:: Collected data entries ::
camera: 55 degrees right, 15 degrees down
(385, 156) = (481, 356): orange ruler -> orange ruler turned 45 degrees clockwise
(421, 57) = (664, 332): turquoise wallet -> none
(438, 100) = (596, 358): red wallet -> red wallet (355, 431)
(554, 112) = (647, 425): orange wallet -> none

:: YOUR TASK ::
Exactly reproduce every line of the records.

:: EXERCISE OUTPUT ::
camera: 55 degrees right, 15 degrees down
(385, 156) = (481, 356): orange ruler -> orange ruler turned 45 degrees clockwise
(421, 57) = (664, 332): turquoise wallet -> none
(438, 100) = (596, 358): red wallet -> red wallet (355, 431)
(554, 112) = (647, 425): orange wallet -> none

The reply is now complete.